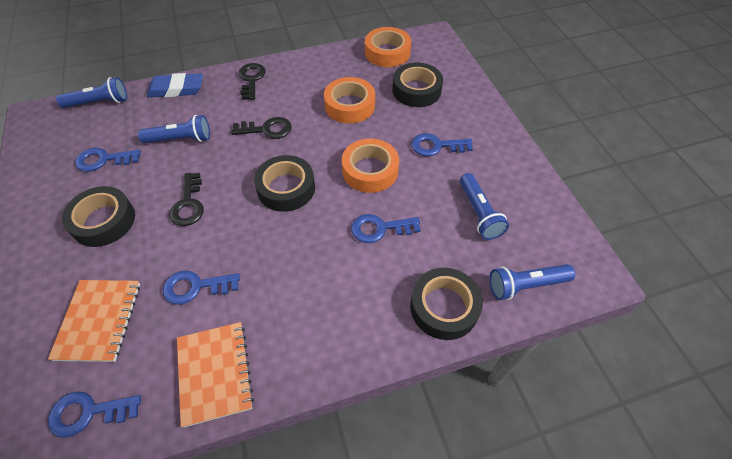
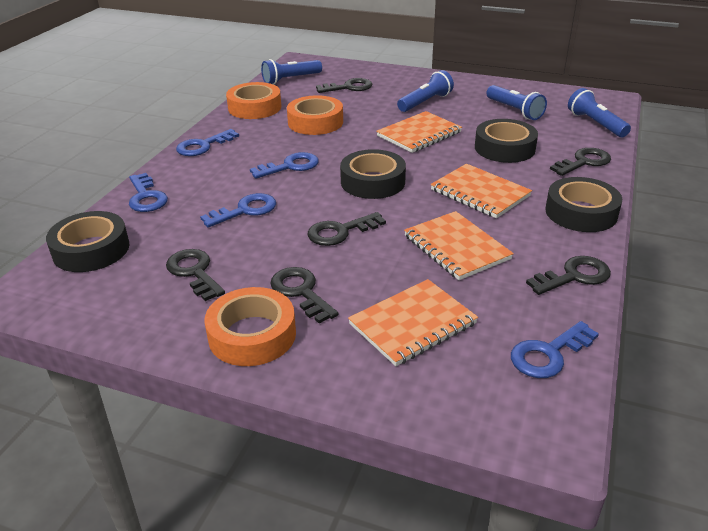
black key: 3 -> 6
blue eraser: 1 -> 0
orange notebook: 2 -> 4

-.-.-

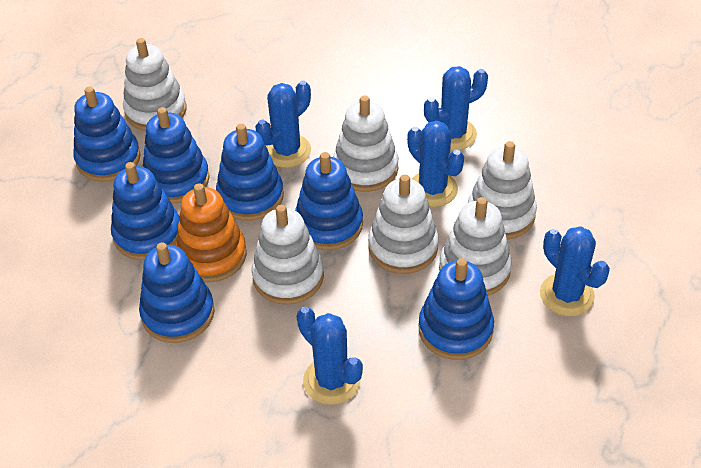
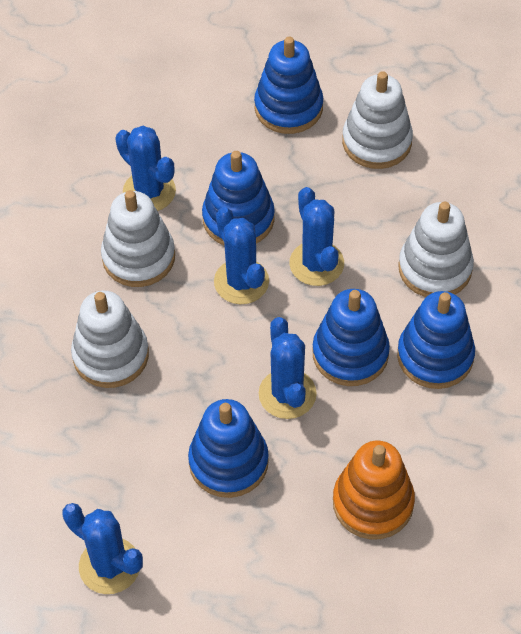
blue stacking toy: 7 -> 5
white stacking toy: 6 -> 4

-.-.-

Tally up the lines of the data above where the string "stacking" appears, and give only the count.

2